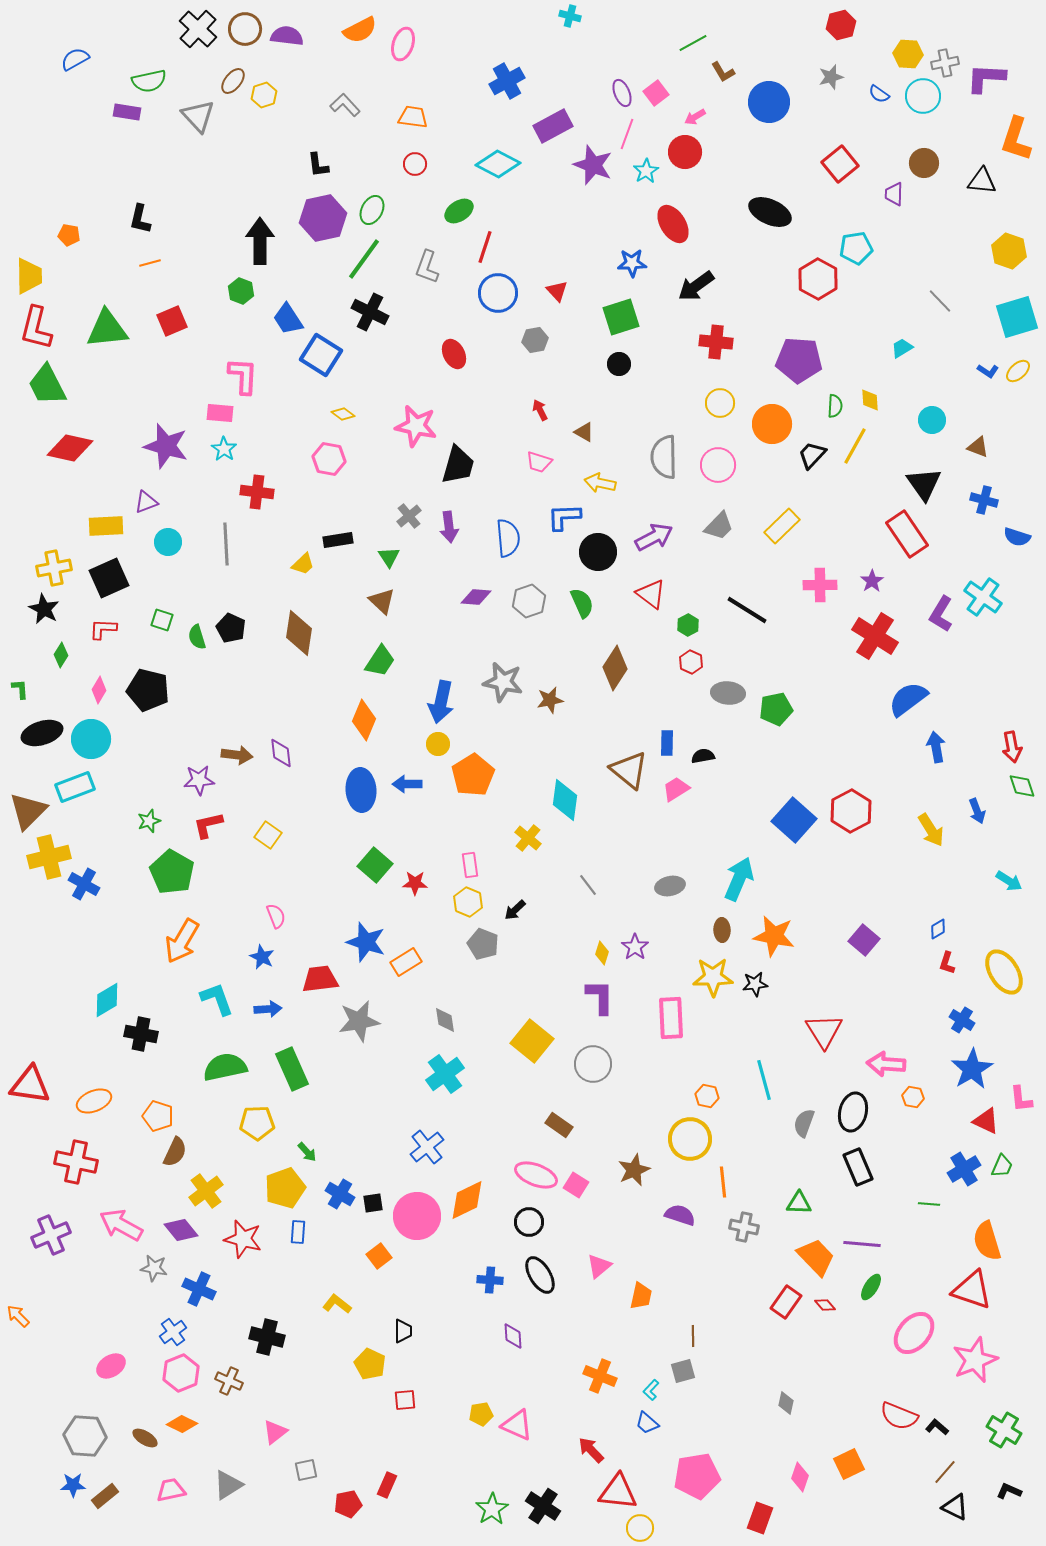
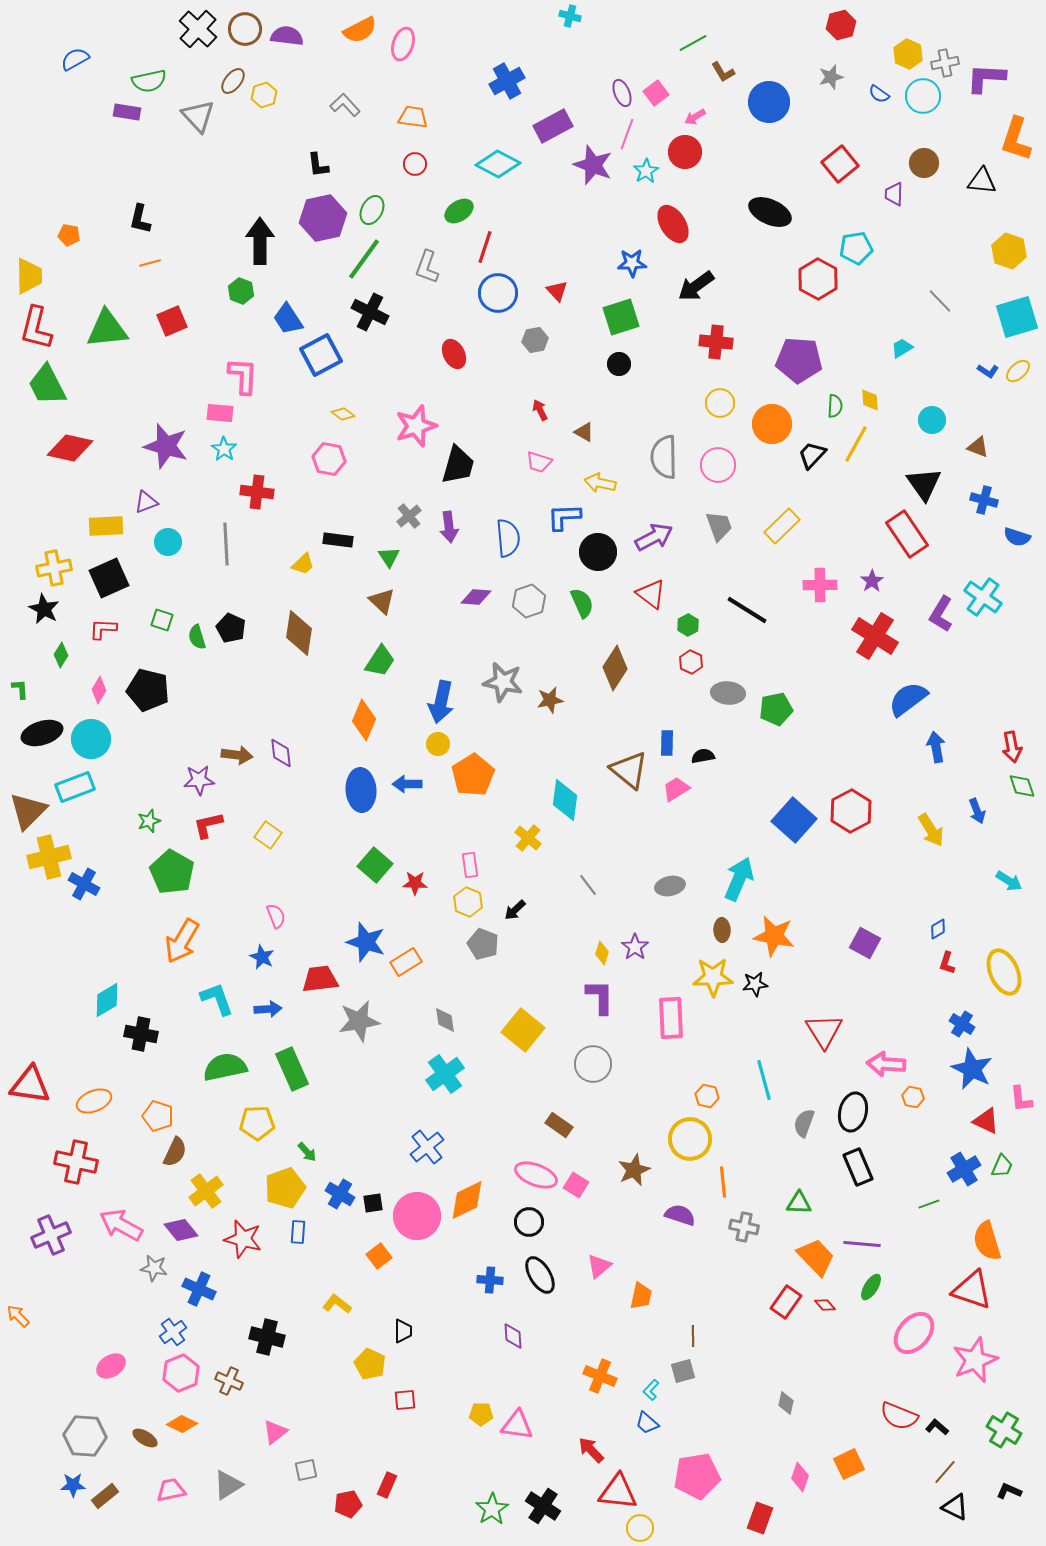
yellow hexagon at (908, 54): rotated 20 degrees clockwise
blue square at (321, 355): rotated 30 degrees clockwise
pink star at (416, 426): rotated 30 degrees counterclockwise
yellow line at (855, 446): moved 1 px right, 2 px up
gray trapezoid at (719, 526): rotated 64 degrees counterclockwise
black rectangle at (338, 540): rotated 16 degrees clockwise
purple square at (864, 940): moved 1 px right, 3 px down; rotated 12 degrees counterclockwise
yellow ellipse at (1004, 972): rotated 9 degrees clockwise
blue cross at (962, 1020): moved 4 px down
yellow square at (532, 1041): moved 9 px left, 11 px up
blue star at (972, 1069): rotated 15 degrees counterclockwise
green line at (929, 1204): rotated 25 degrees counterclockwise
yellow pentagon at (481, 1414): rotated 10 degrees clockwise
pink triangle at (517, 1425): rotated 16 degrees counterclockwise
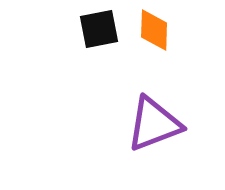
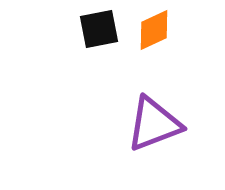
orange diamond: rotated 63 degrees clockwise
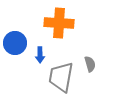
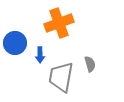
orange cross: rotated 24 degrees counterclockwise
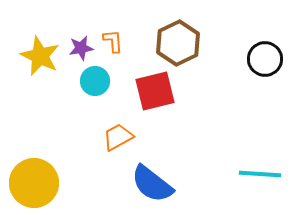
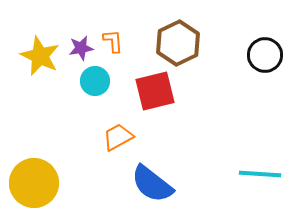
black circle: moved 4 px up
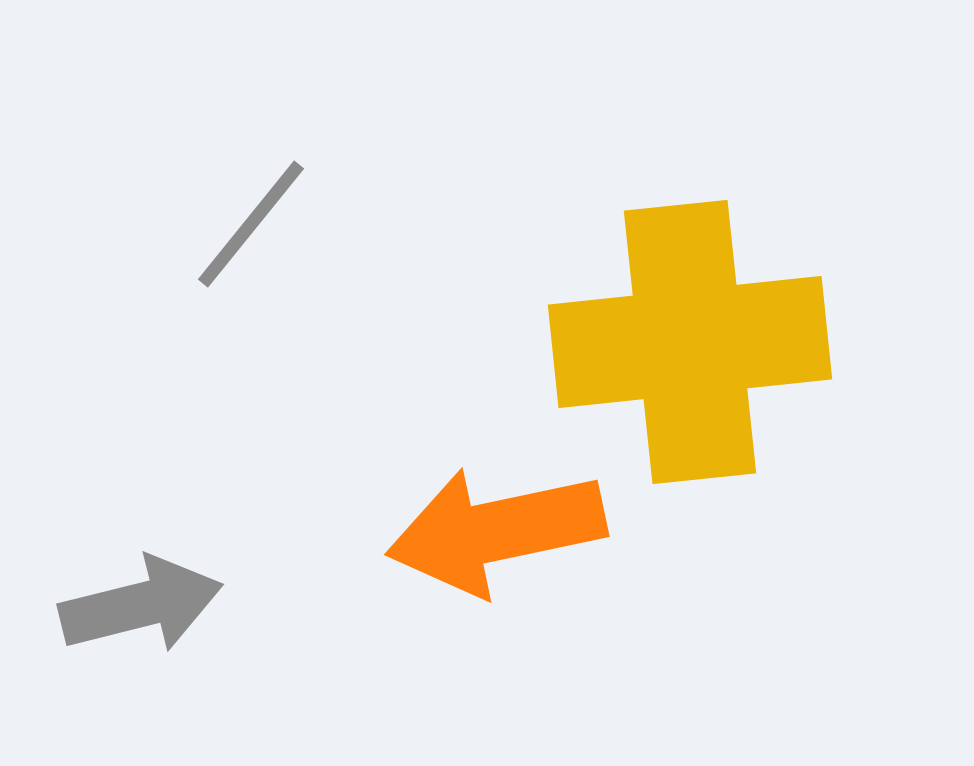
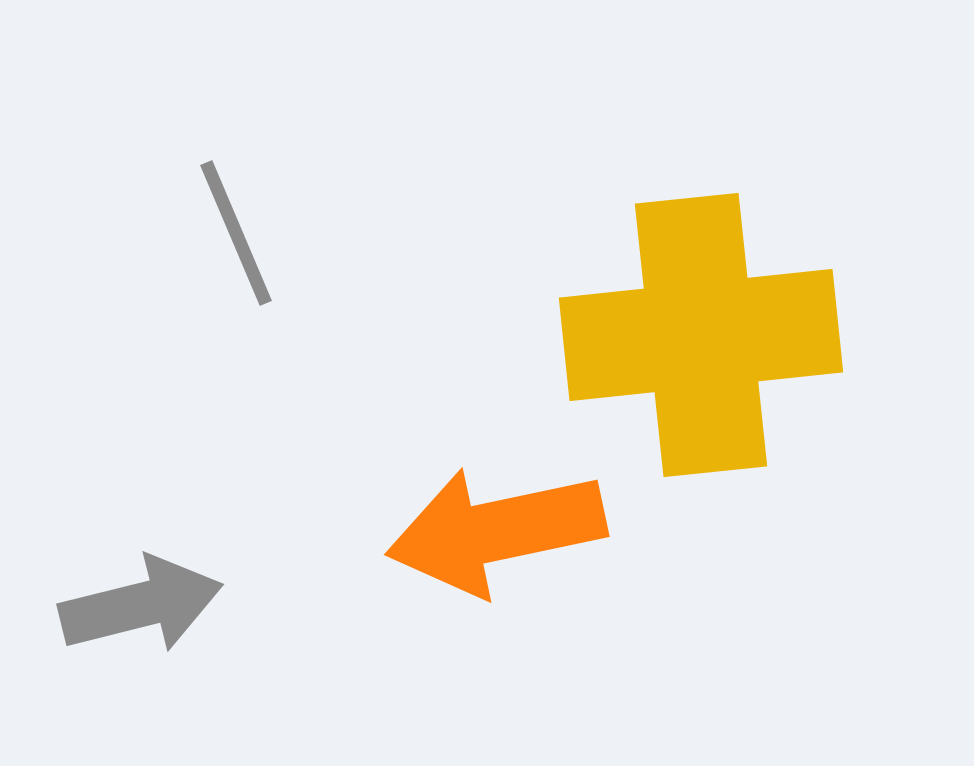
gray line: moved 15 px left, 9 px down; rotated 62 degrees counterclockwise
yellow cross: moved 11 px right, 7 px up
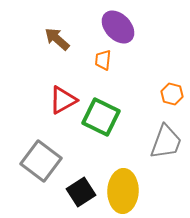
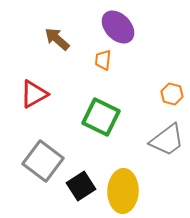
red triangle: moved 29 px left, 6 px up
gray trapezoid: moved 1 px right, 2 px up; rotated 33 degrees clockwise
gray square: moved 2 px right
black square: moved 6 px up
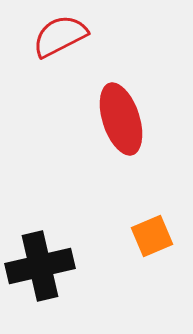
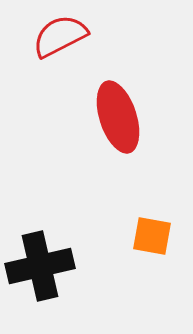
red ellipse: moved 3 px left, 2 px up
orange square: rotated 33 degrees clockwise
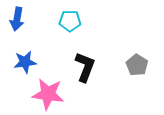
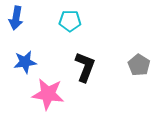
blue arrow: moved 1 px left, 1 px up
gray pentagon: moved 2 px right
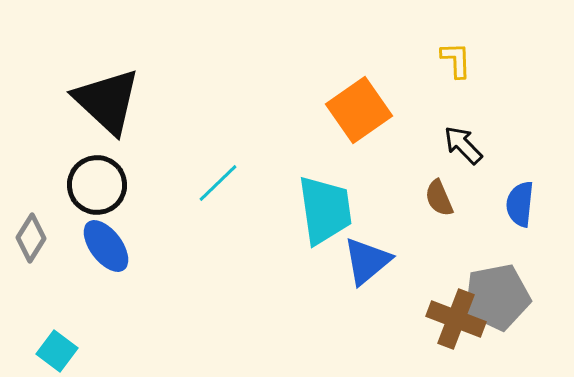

════

WORK ORDER:
Look back over the material above and state how many lines hold the word "down". Write the number and nothing else.

RESPONSE AREA:
3